= Beginning of Section =

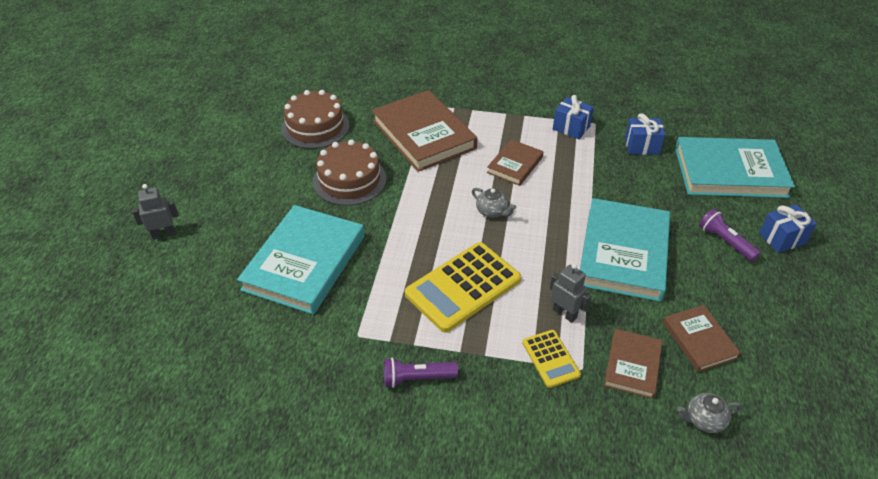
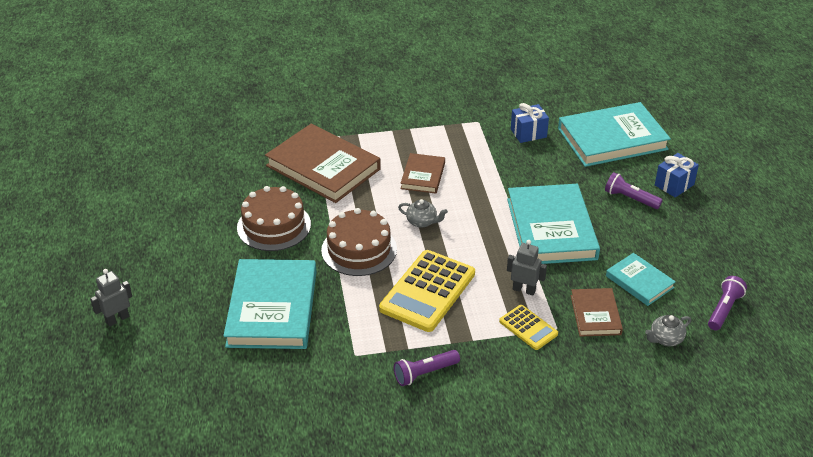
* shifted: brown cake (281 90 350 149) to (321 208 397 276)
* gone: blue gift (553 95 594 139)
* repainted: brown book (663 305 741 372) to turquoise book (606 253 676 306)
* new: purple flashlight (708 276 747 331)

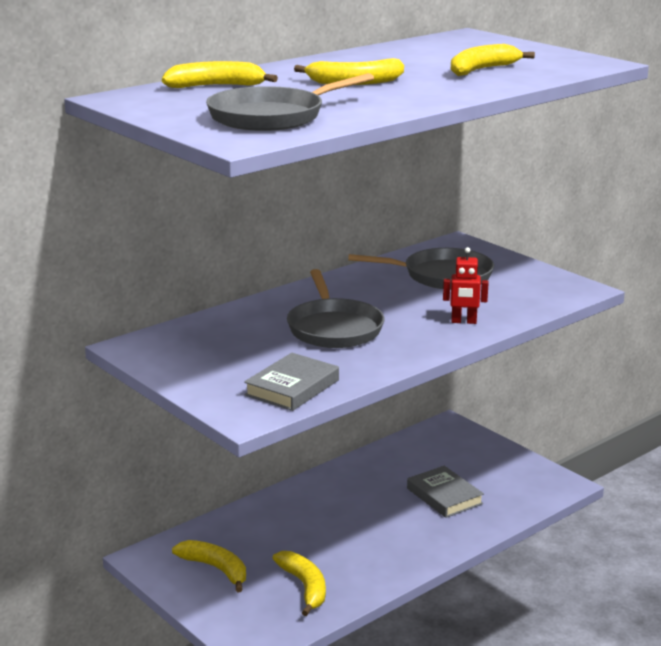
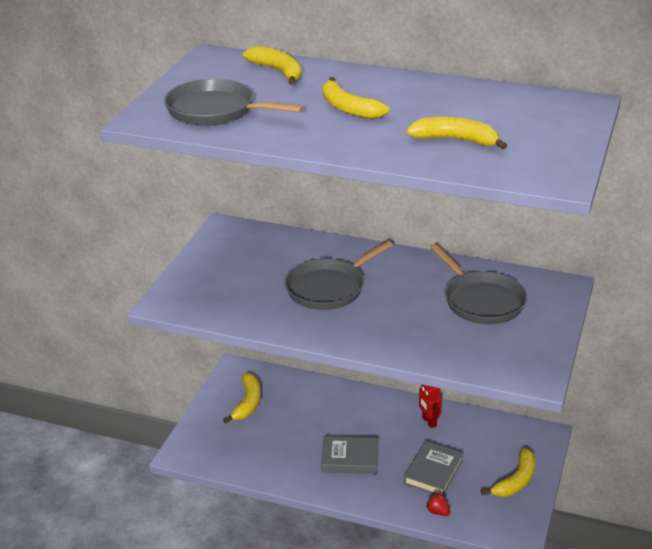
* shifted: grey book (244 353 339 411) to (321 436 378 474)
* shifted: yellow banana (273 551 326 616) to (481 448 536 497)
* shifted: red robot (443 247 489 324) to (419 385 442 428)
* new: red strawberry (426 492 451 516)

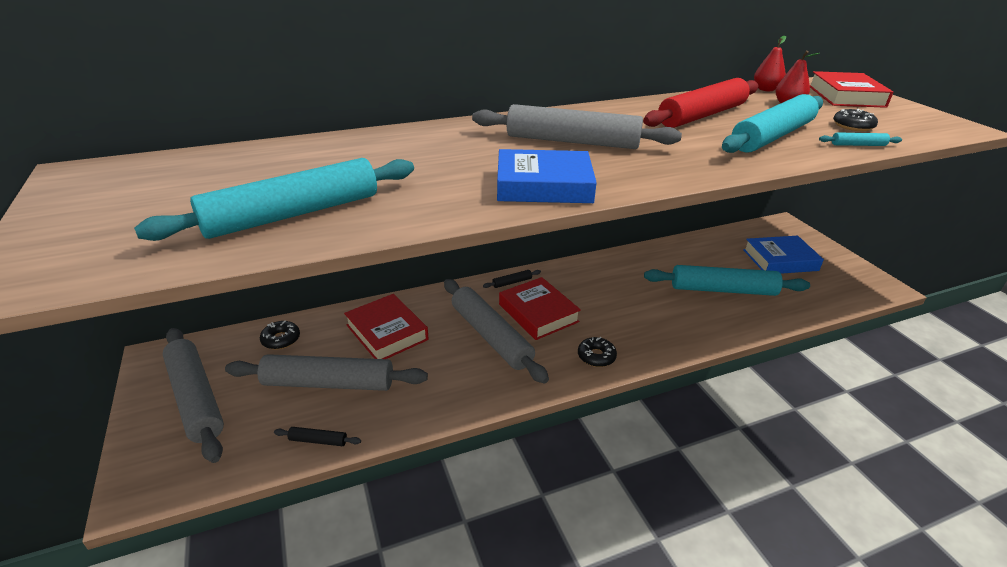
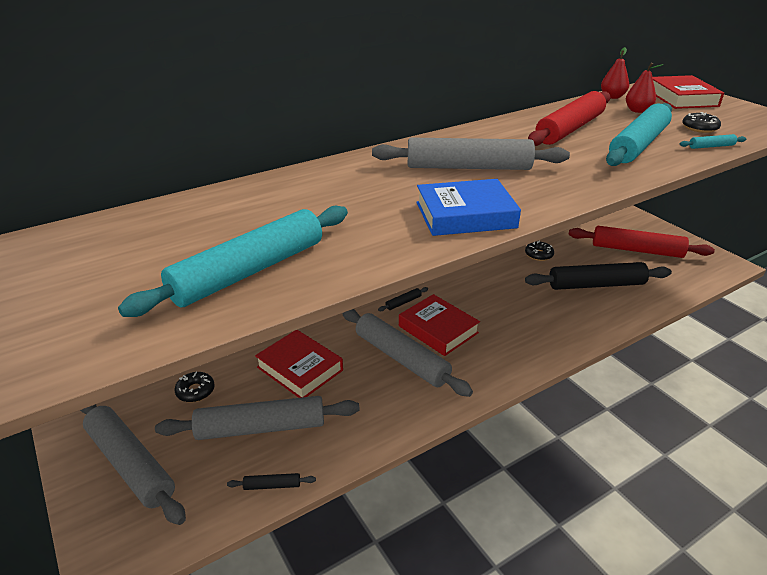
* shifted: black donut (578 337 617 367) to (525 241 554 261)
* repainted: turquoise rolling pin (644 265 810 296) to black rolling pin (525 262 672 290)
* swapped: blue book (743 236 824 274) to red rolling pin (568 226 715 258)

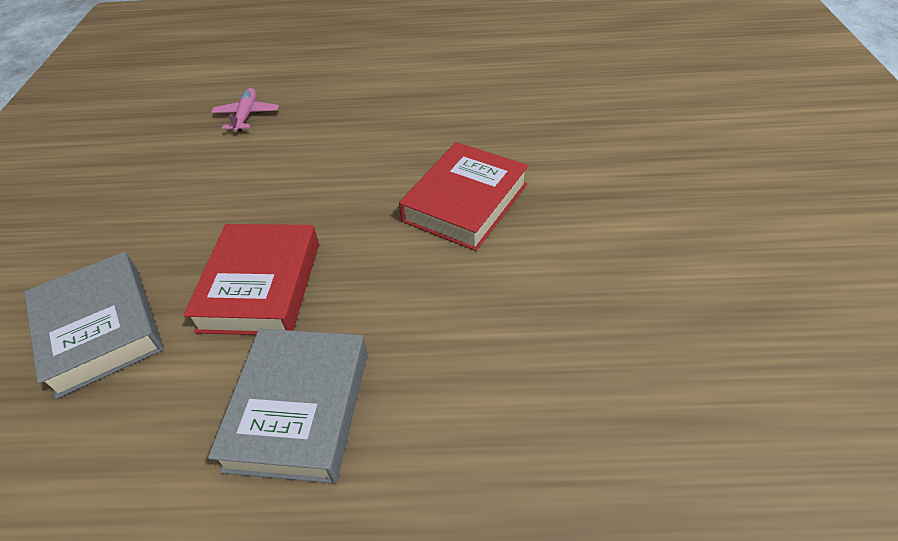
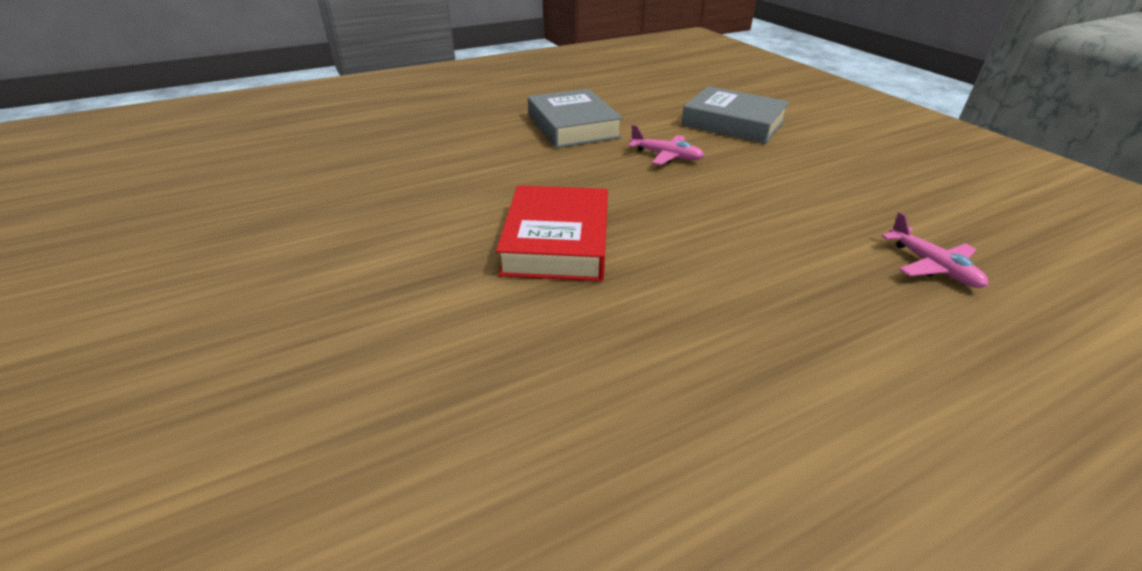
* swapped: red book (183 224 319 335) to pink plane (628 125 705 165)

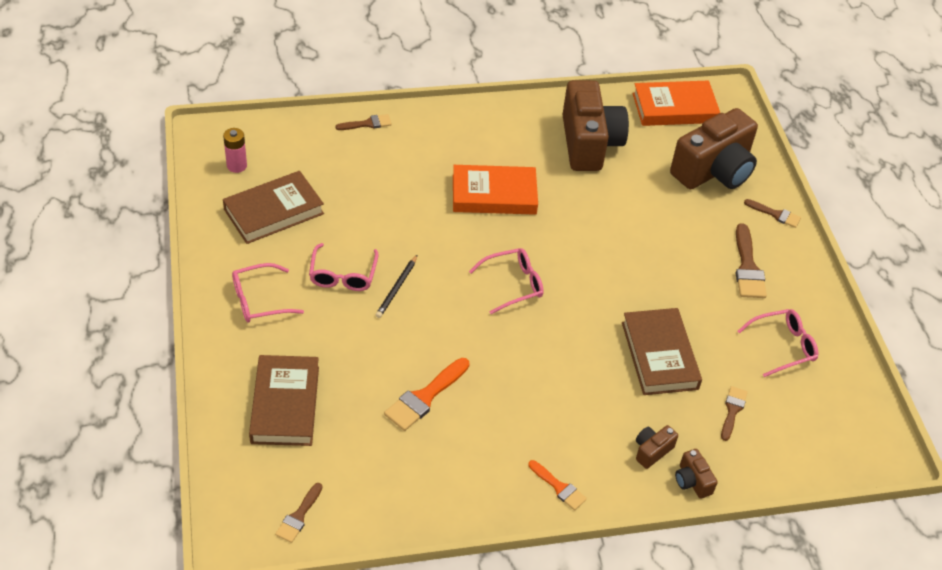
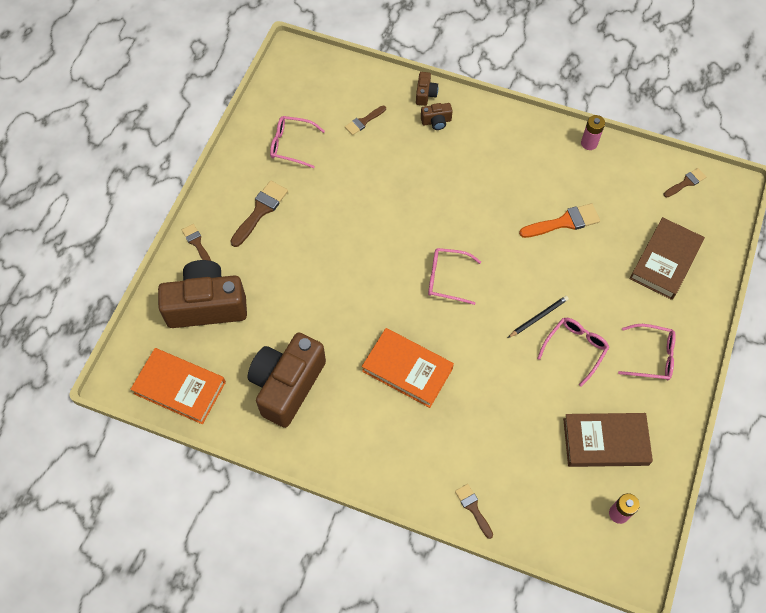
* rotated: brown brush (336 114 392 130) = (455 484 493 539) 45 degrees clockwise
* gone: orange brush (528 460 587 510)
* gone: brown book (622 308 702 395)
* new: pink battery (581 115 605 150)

= End of Section =

## [The problem]
Please return the whole listing exactly. Do not copy its images.

## [Output for this exercise]
* shifted: brown cake (281 90 350 149) to (321 208 397 276)
* gone: blue gift (553 95 594 139)
* repainted: brown book (663 305 741 372) to turquoise book (606 253 676 306)
* new: purple flashlight (708 276 747 331)

* shifted: grey book (244 353 339 411) to (321 436 378 474)
* shifted: yellow banana (273 551 326 616) to (481 448 536 497)
* shifted: red robot (443 247 489 324) to (419 385 442 428)
* new: red strawberry (426 492 451 516)

* shifted: black donut (578 337 617 367) to (525 241 554 261)
* repainted: turquoise rolling pin (644 265 810 296) to black rolling pin (525 262 672 290)
* swapped: blue book (743 236 824 274) to red rolling pin (568 226 715 258)

* swapped: red book (183 224 319 335) to pink plane (628 125 705 165)

* rotated: brown brush (336 114 392 130) = (455 484 493 539) 45 degrees clockwise
* gone: orange brush (528 460 587 510)
* gone: brown book (622 308 702 395)
* new: pink battery (581 115 605 150)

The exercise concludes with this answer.